*** Opening AVAILABLE DATA ***

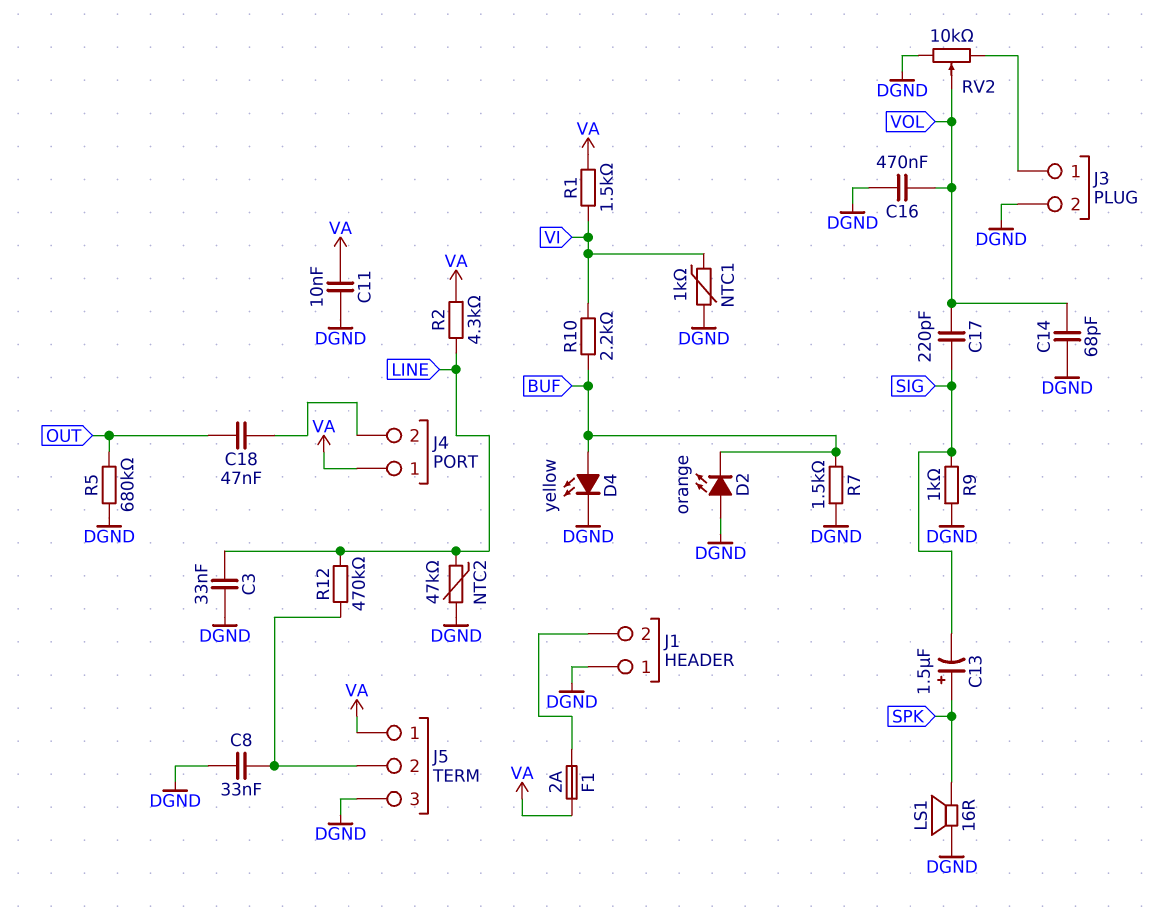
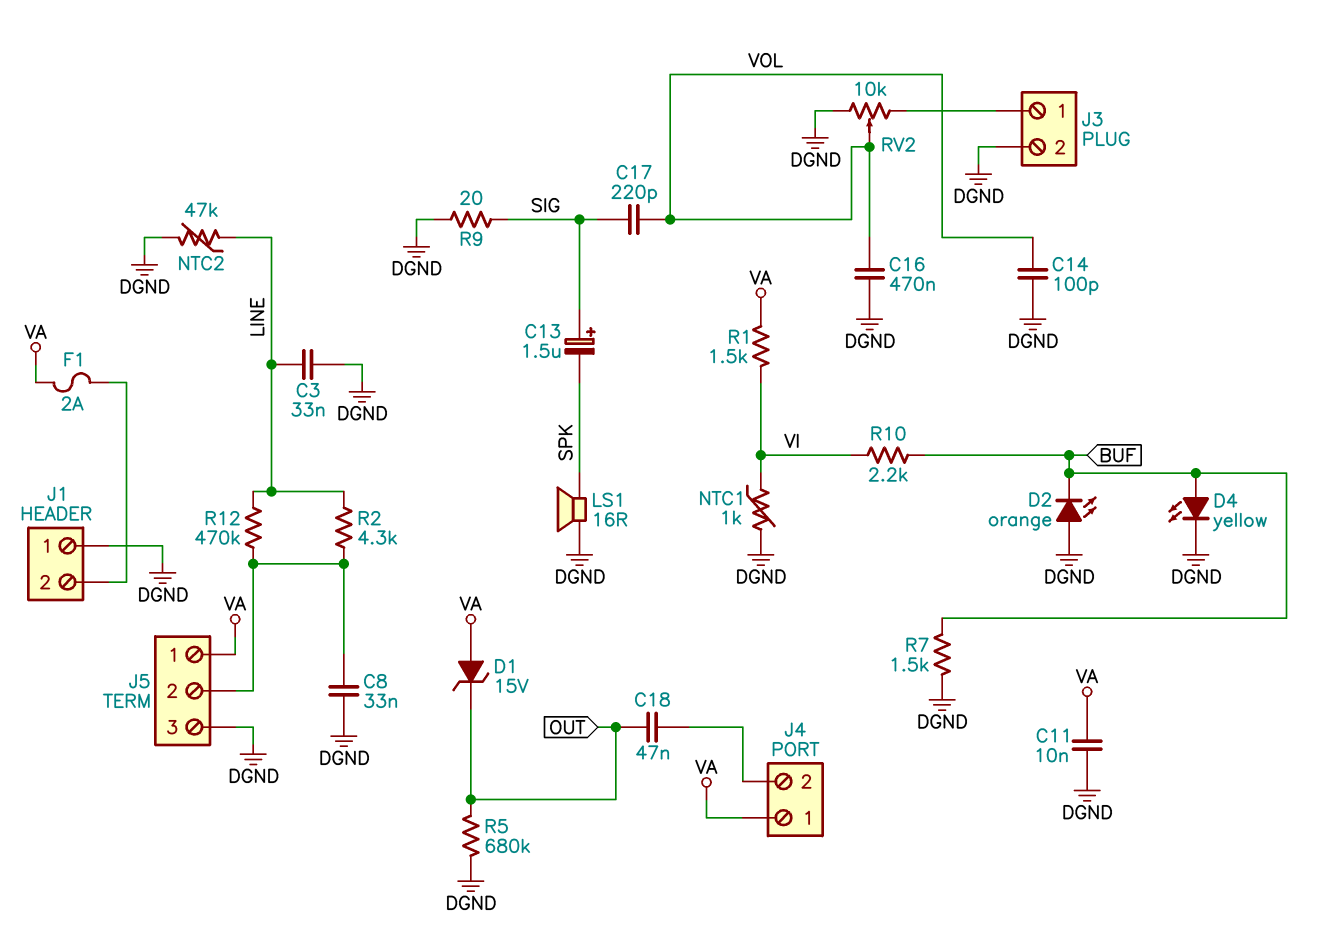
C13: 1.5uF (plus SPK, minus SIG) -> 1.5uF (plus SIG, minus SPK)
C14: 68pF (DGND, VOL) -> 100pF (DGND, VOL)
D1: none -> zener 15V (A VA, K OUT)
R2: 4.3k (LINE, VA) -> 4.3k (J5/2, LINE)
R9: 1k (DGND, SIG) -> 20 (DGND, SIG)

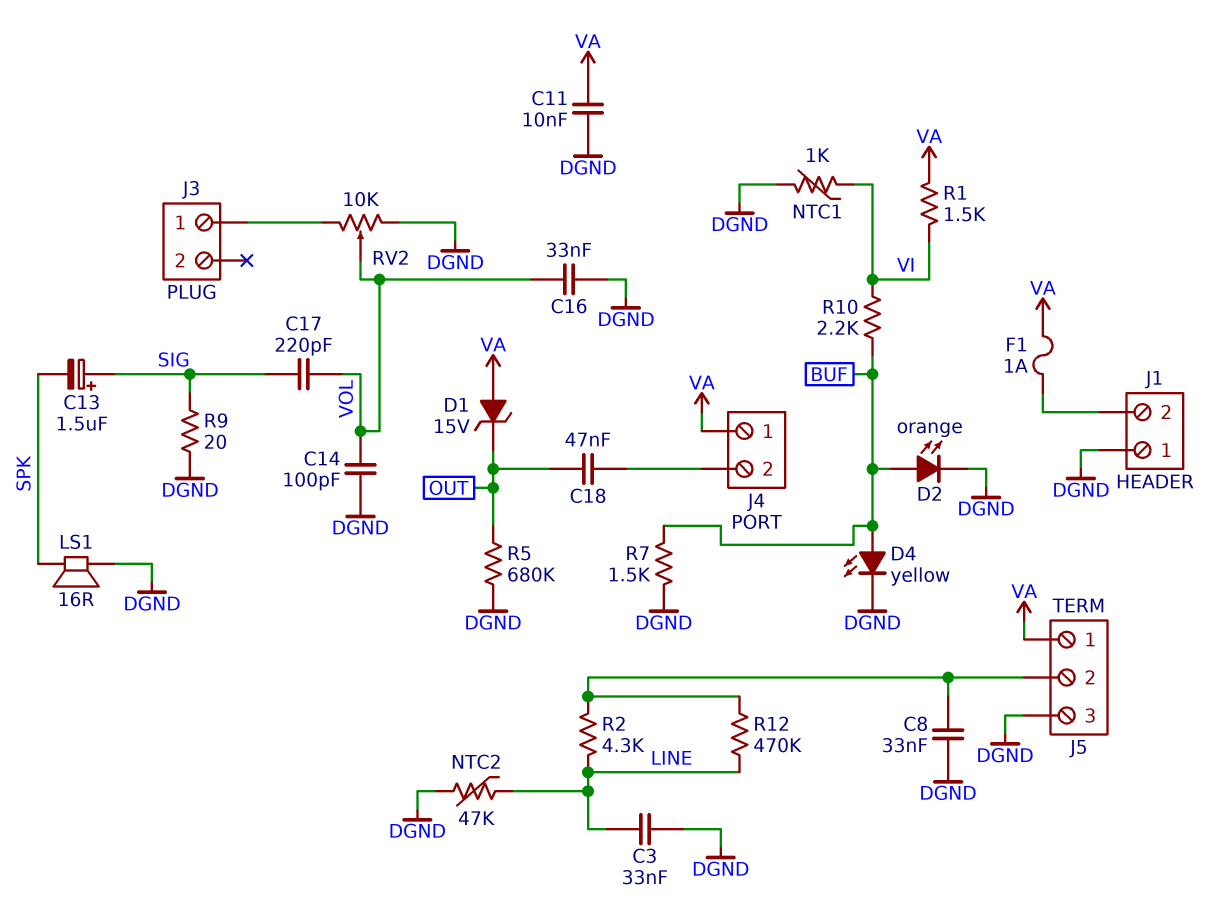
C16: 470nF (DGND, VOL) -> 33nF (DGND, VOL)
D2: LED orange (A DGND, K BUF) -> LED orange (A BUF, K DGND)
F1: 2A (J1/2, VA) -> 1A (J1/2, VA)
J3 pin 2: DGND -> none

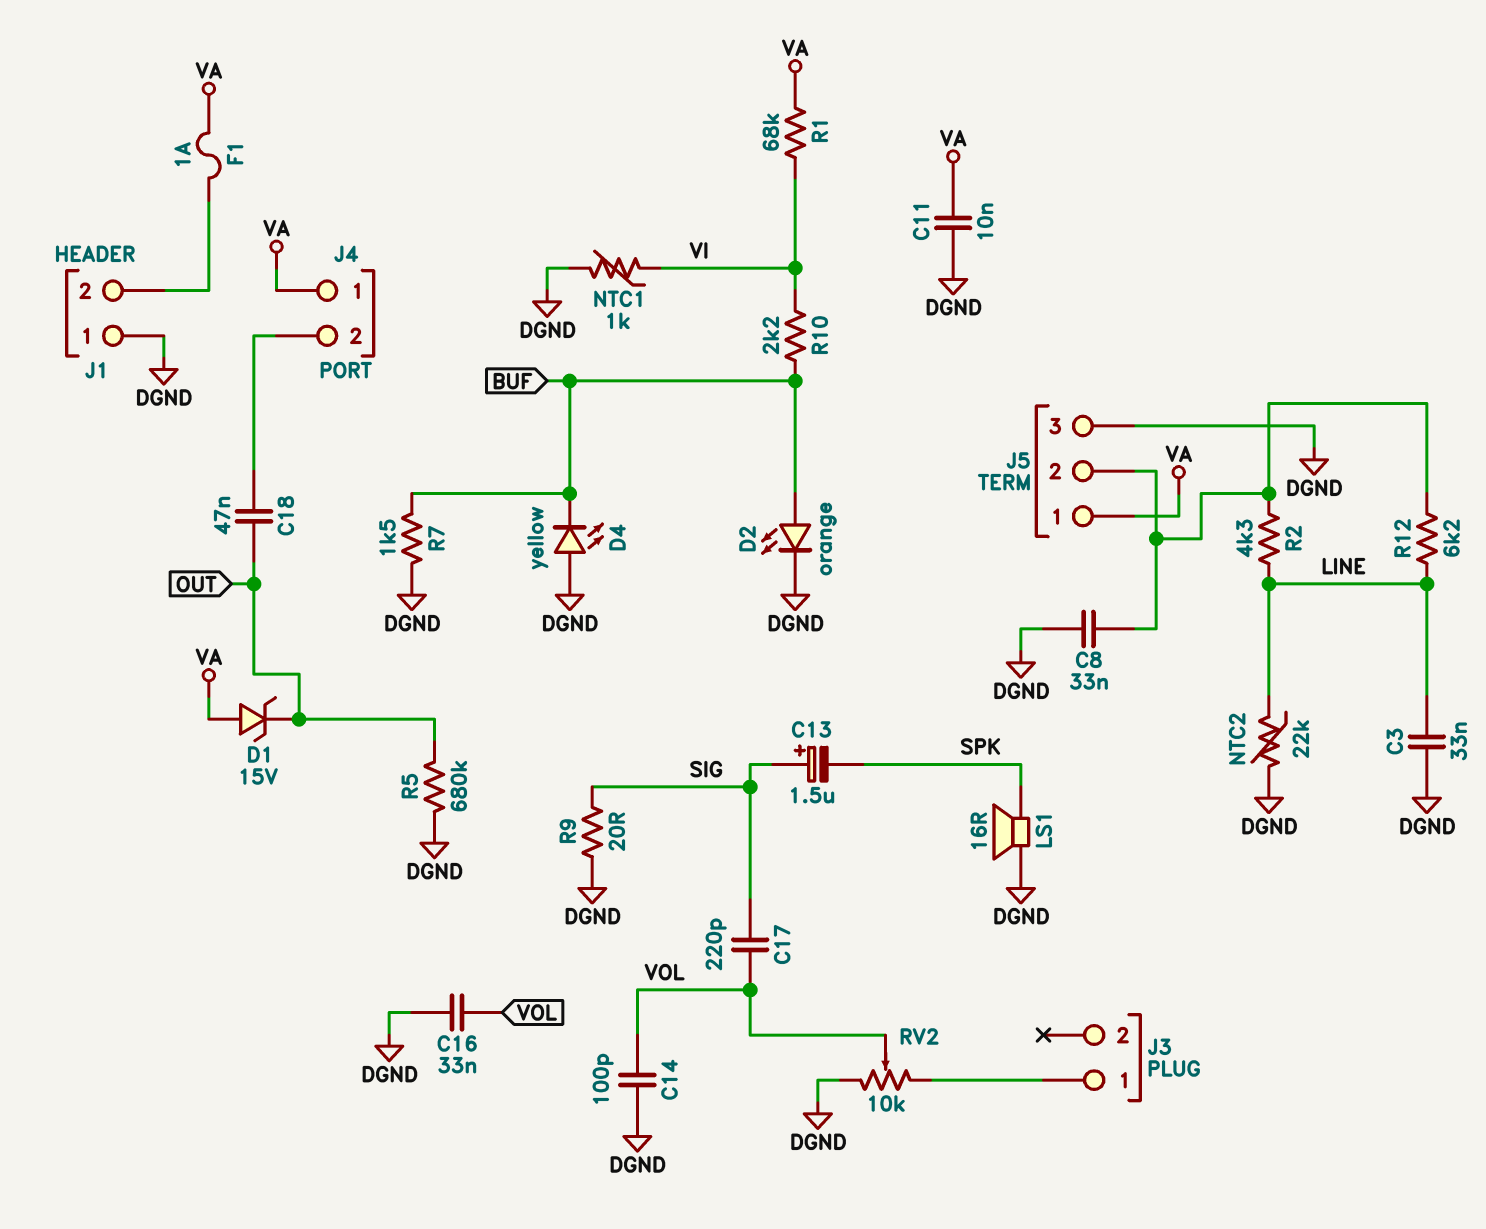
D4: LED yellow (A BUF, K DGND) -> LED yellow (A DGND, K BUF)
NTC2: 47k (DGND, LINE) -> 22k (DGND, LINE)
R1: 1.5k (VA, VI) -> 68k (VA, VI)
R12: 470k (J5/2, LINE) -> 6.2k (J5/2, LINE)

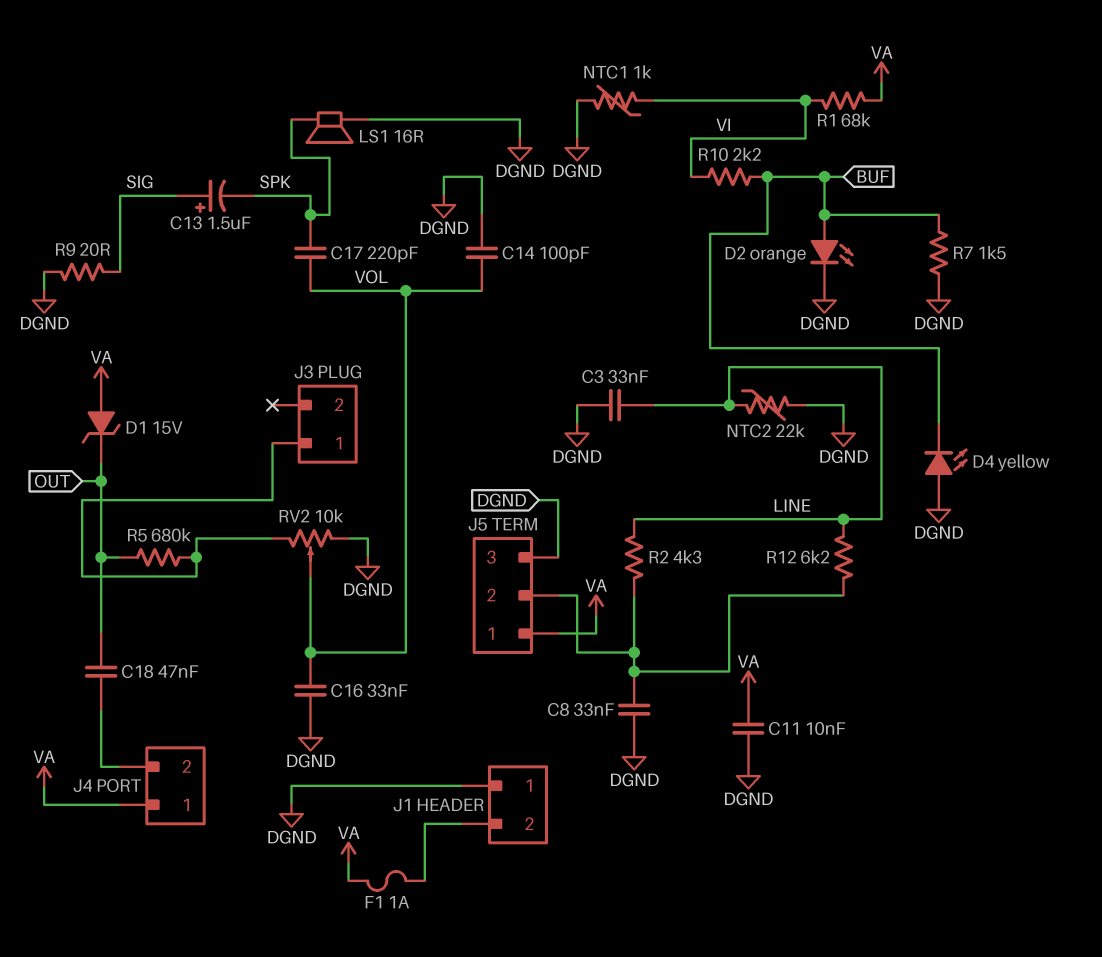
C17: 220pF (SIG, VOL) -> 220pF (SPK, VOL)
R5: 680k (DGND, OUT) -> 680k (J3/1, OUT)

*** Closing AVAILABLE DATA ***

● WHAT THE TASK REQUIRES
Inclusive range, exact copy: the line containing "R12: 470k (J5/2, LINE) -> 6.2k (J5/2, LINE)" through the last line of the listing. Print nothing else, and no pictures.

● RESPONSE
R12: 470k (J5/2, LINE) -> 6.2k (J5/2, LINE)

C17: 220pF (SIG, VOL) -> 220pF (SPK, VOL)
R5: 680k (DGND, OUT) -> 680k (J3/1, OUT)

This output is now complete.